The answer is an exact repeat of the entries below, with the pictures omitted.

[[ ENTRIES PROVIDED open ]]

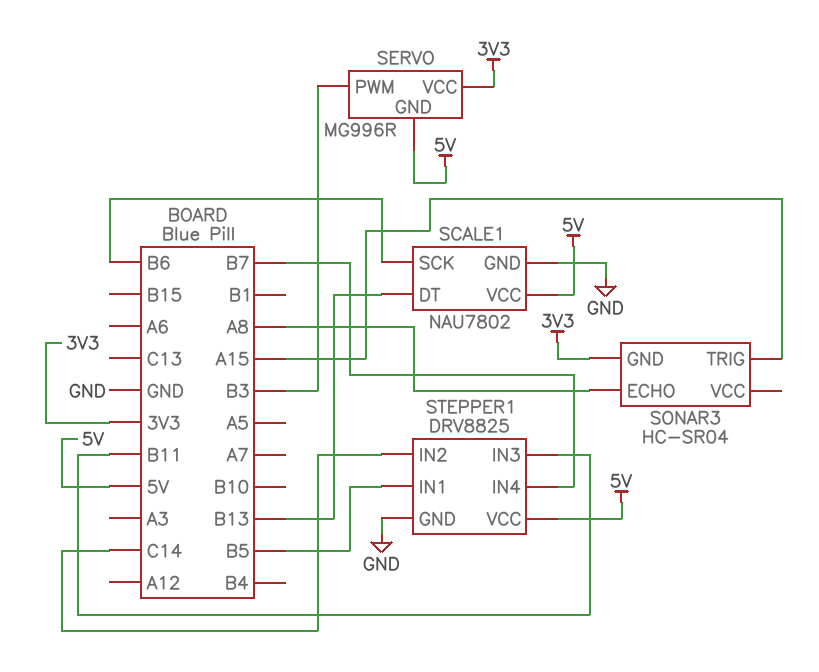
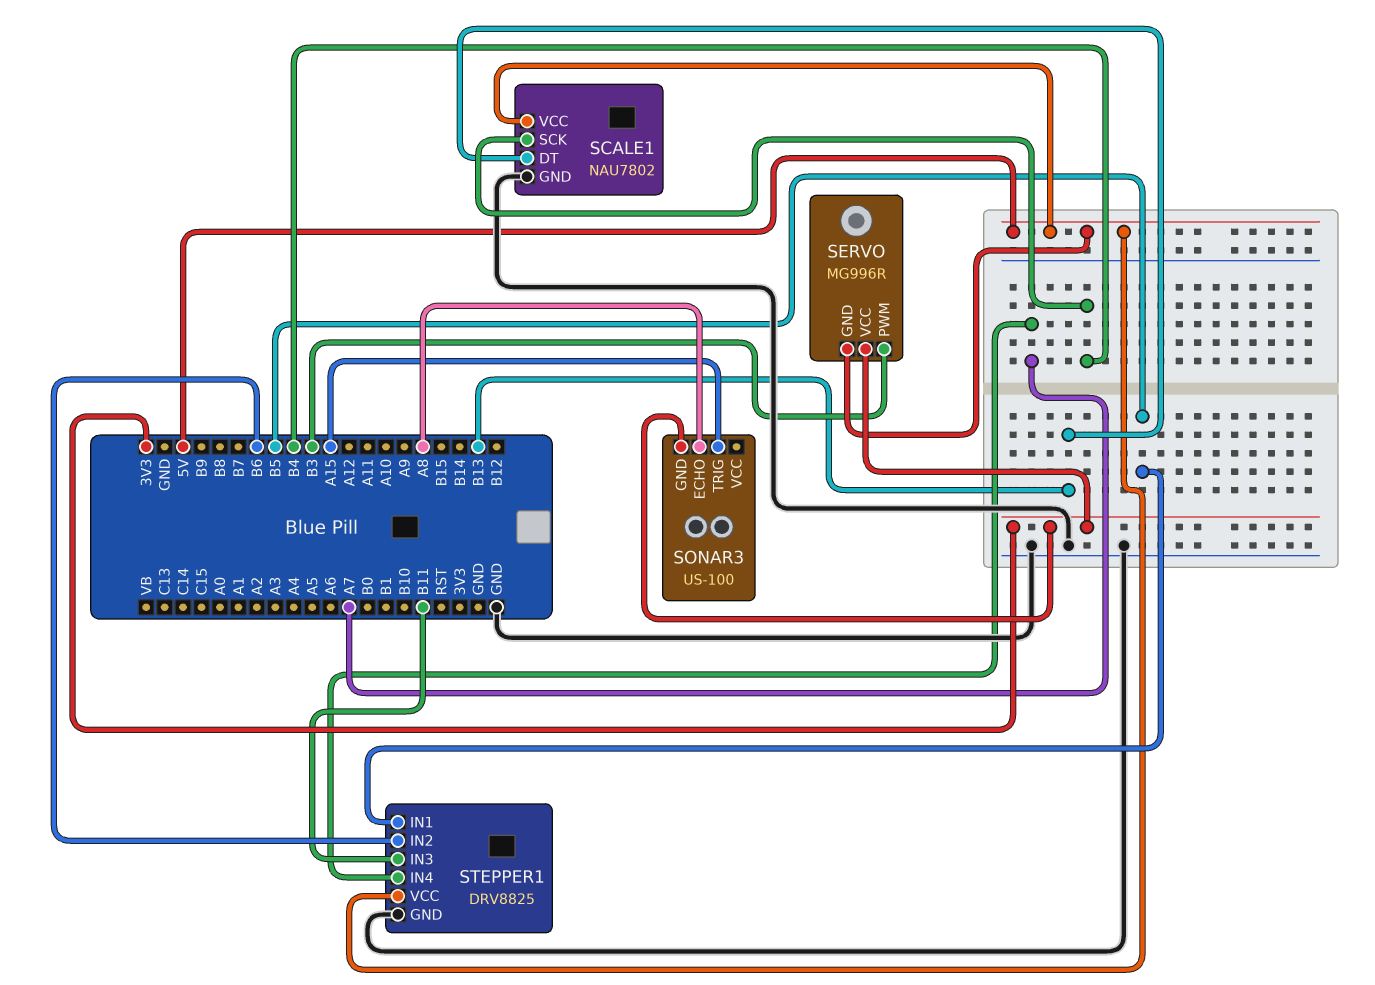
SCALE1 pin SCK: B6 -> B4
SONAR3: HC-SR04 -> US-100
STEPPER1 pin IN2: C14 -> B6
STEPPER1 pin IN4: B7 -> A7

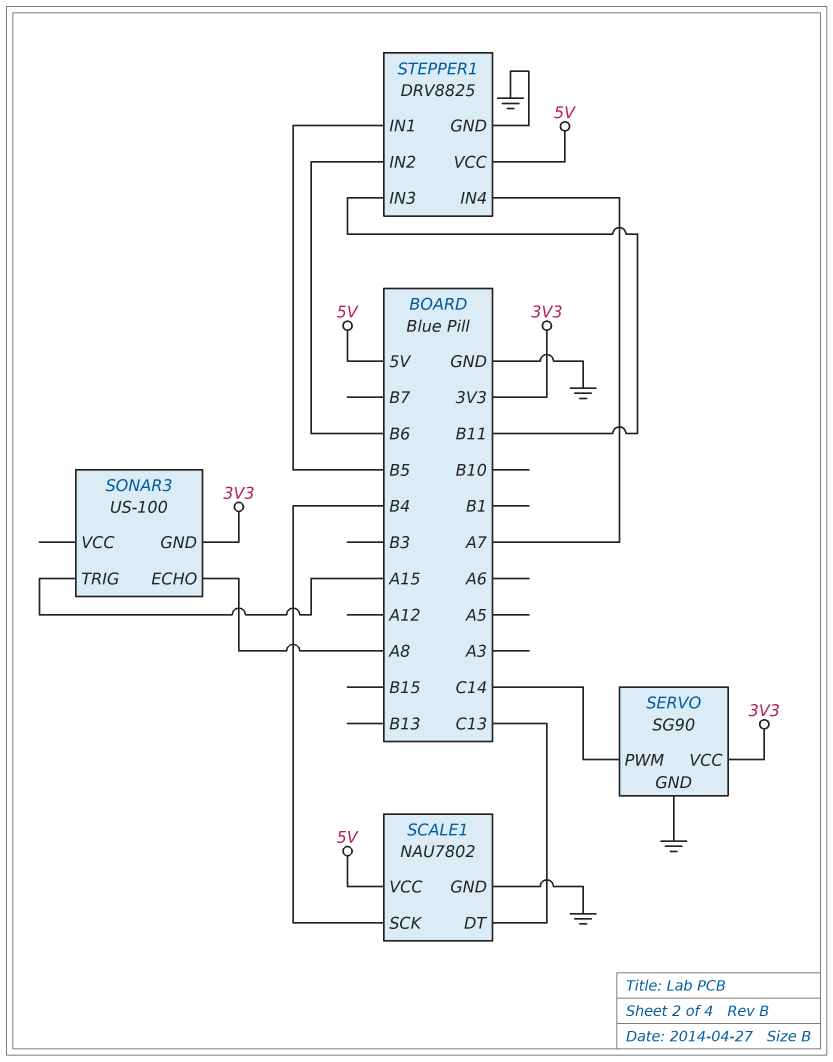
SCALE1 pin DT: B13 -> C13
SERVO: MG996R -> SG90
SERVO pin GND: 5V -> GND
SERVO pin PWM: B3 -> C14

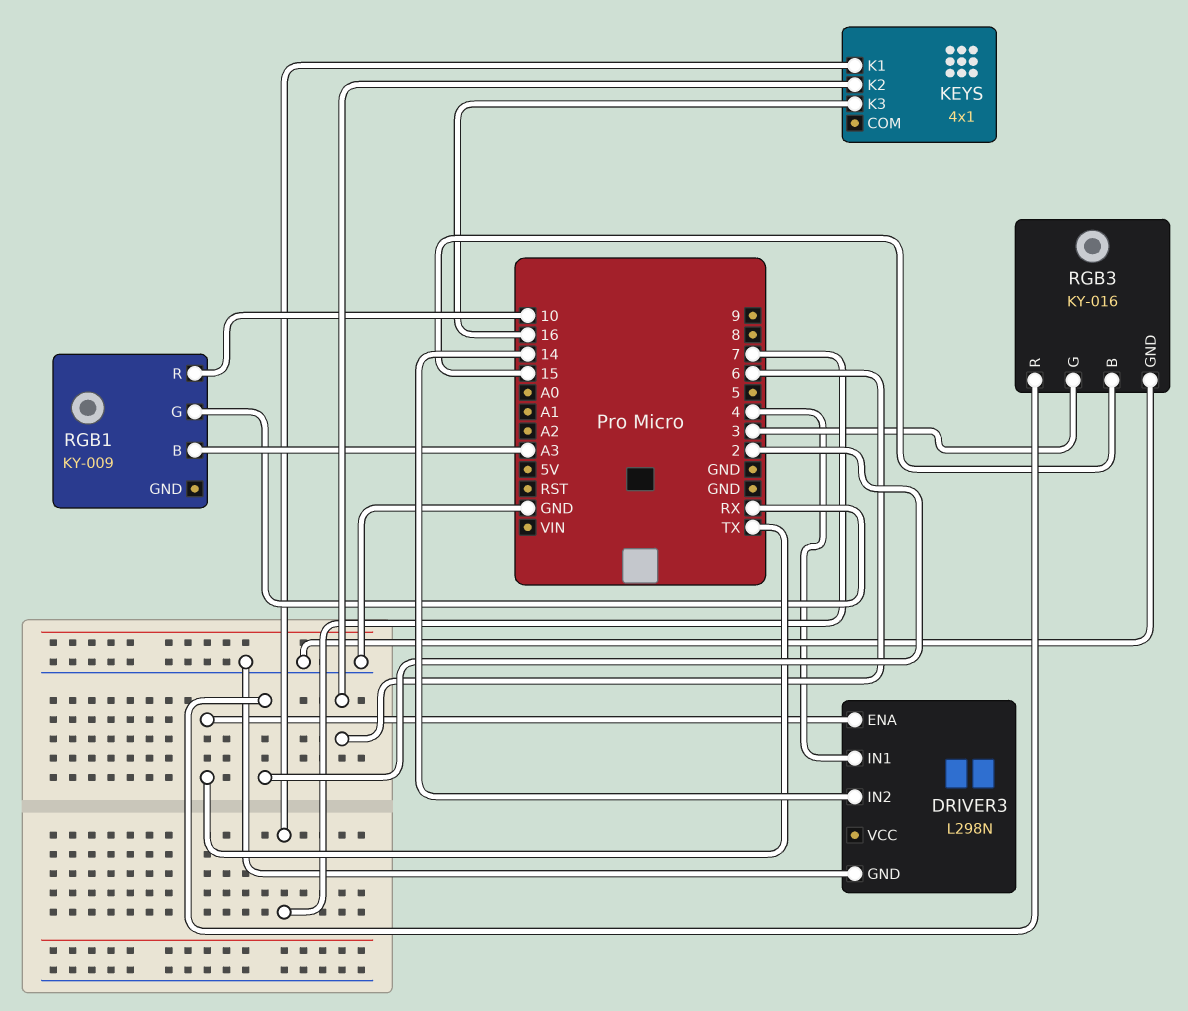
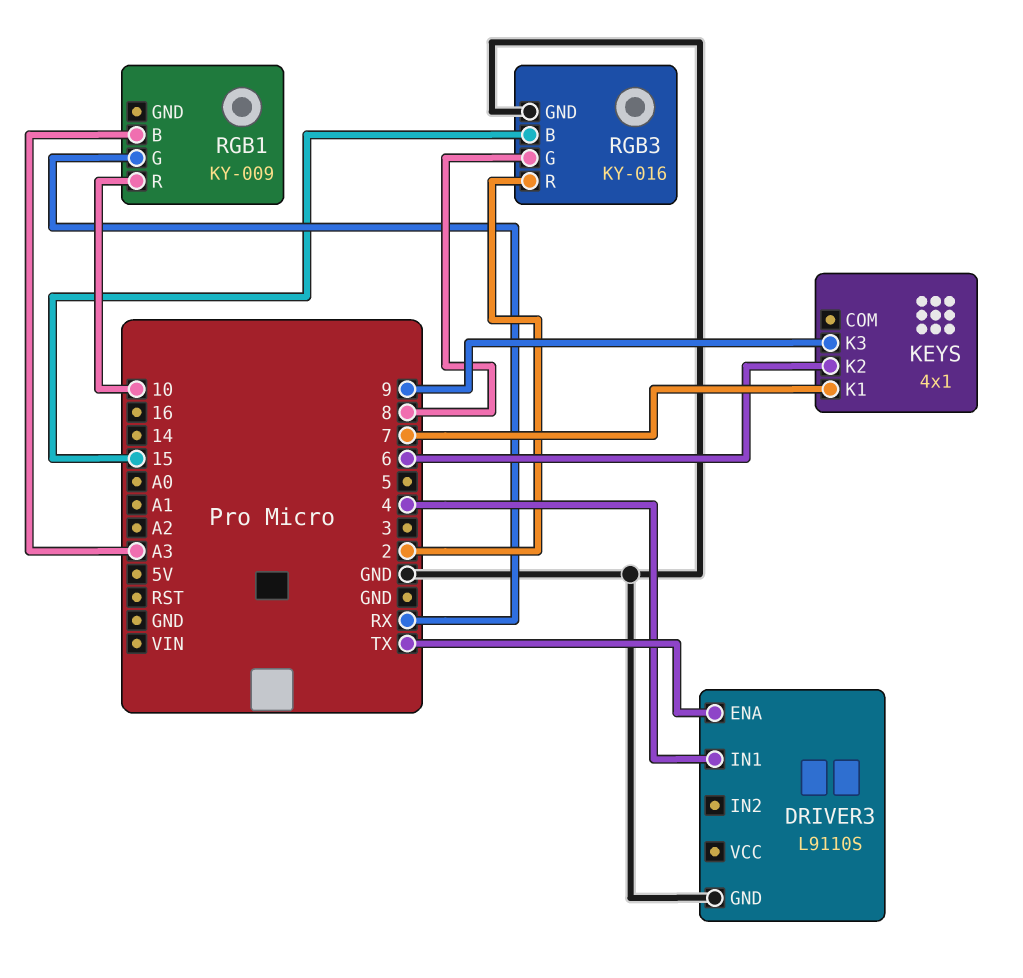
DRIVER3: L298N -> L9110S
DRIVER3 pin IN2: 14 -> none
KEYS pin K3: 16 -> 9
RGB3 pin G: 3 -> 8

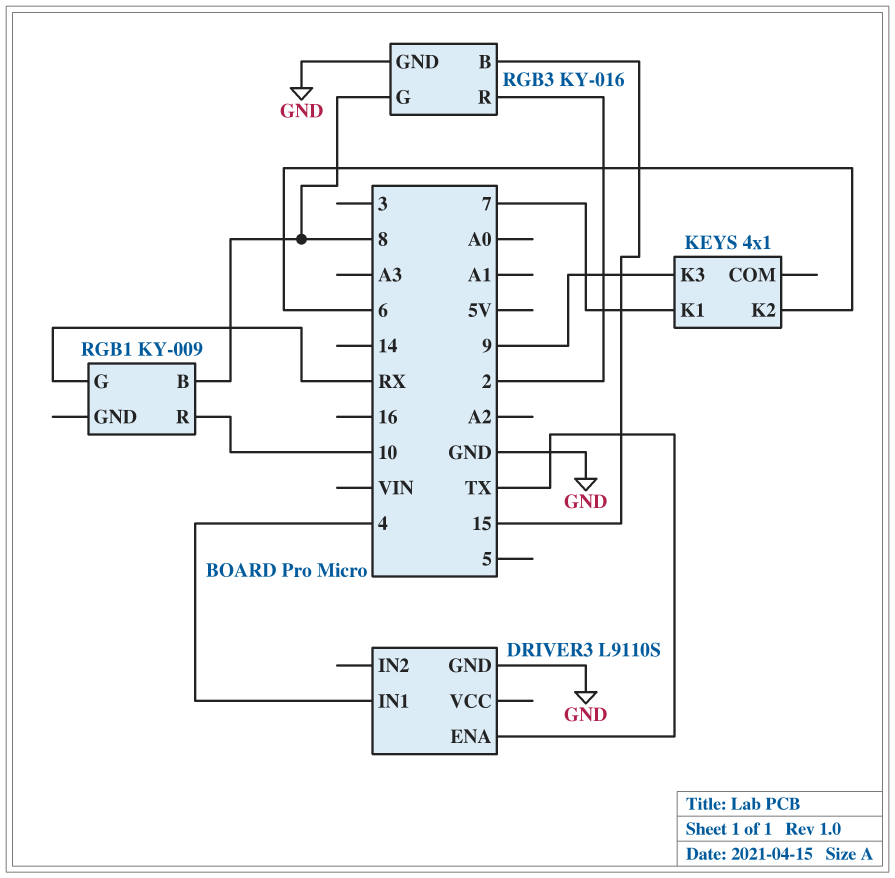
RGB1 pin B: A3 -> 8

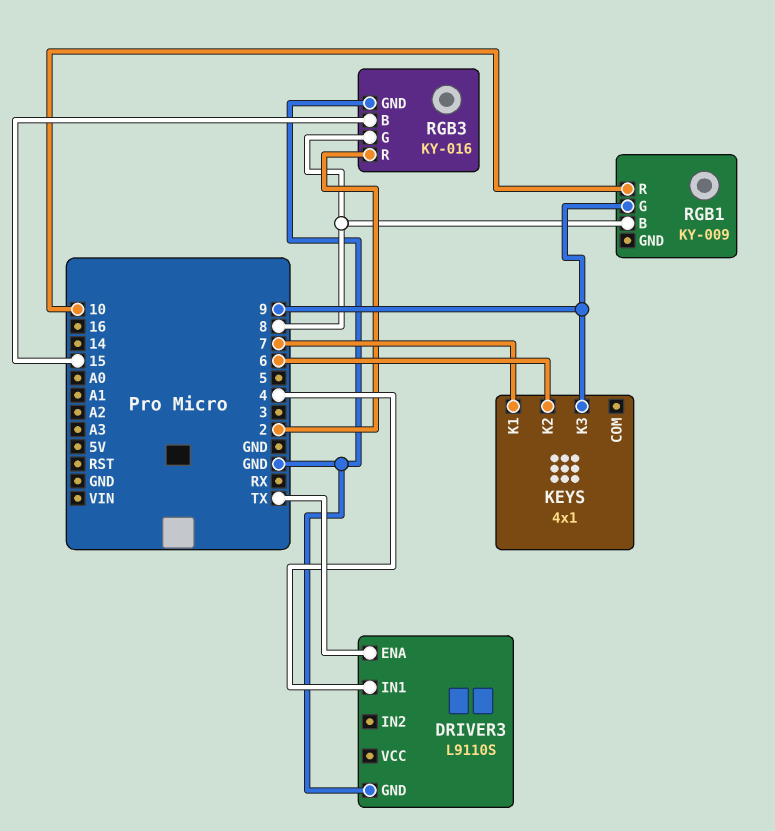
RGB1 pin G: RX -> 9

[[ ENTRIES PROVIDED closed ]]

* _RESPONSE TO THE TASK_:
SCALE1 pin SCK: B6 -> B4
SONAR3: HC-SR04 -> US-100
STEPPER1 pin IN2: C14 -> B6
STEPPER1 pin IN4: B7 -> A7

SCALE1 pin DT: B13 -> C13
SERVO: MG996R -> SG90
SERVO pin GND: 5V -> GND
SERVO pin PWM: B3 -> C14

DRIVER3: L298N -> L9110S
DRIVER3 pin IN2: 14 -> none
KEYS pin K3: 16 -> 9
RGB3 pin G: 3 -> 8

RGB1 pin B: A3 -> 8

RGB1 pin G: RX -> 9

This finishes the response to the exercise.